Work instruction: When you transcribe the data below, reproduce every line exactly and leave each picture out.

Start of Block

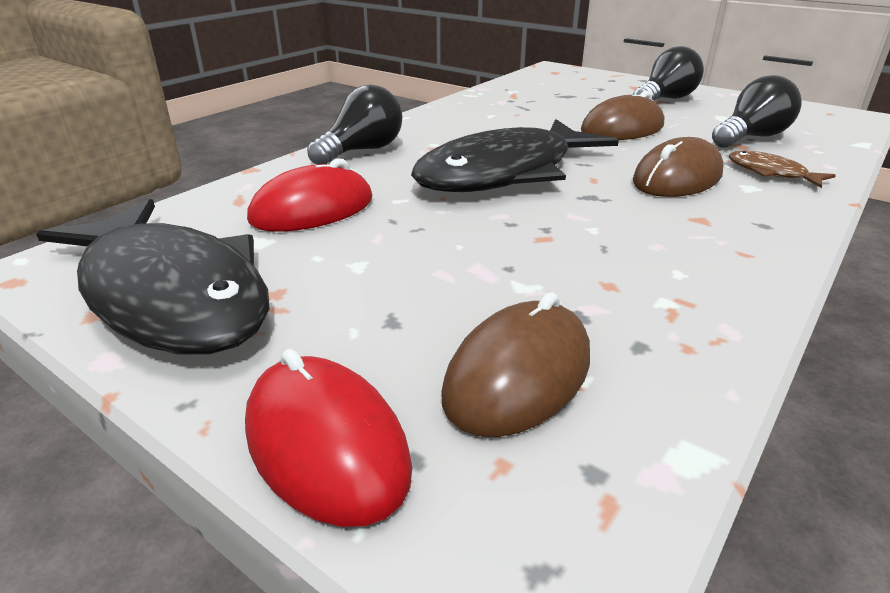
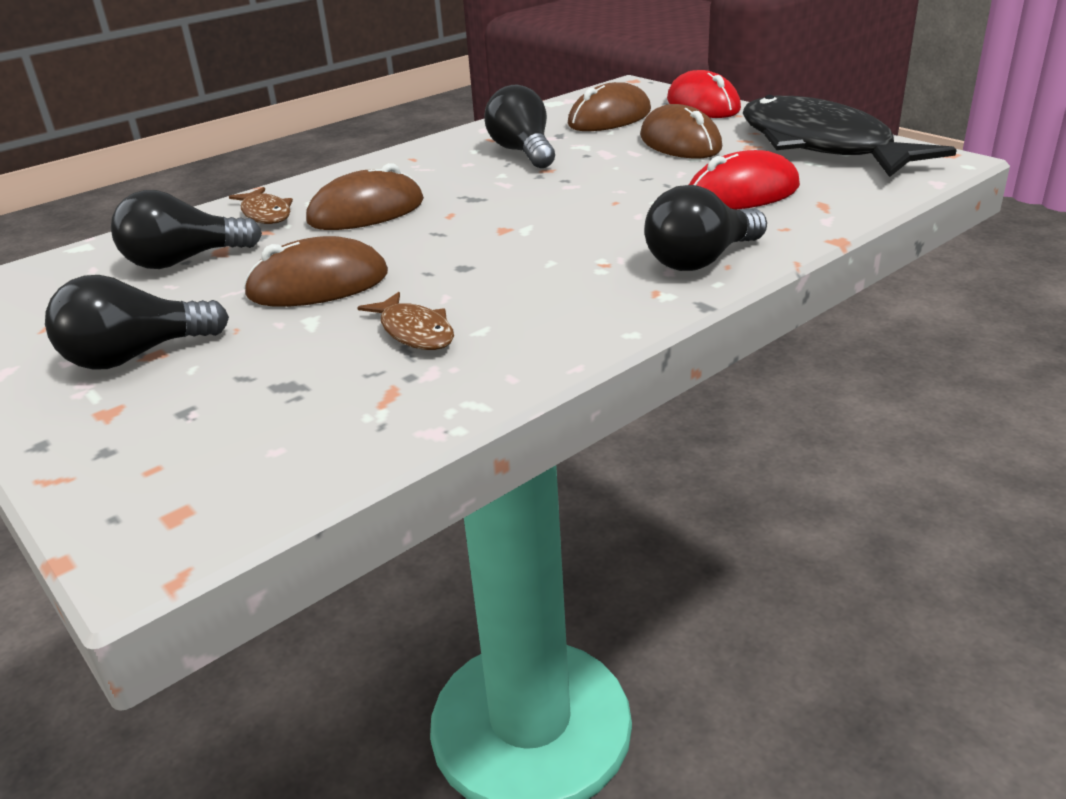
camera: 165 degrees left, 0 degrees up
black fish [411,119,619,192] -> none
none -> brown fish [357,292,454,350]
none -> black light bulb [484,85,555,168]
none -> brown mouse [640,104,722,158]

End of Block

Solution to the problem:
camera: 165 degrees left, 0 degrees up
black fish [411,119,619,192] -> none
none -> brown fish [357,292,454,350]
none -> black light bulb [484,85,555,168]
none -> brown mouse [640,104,722,158]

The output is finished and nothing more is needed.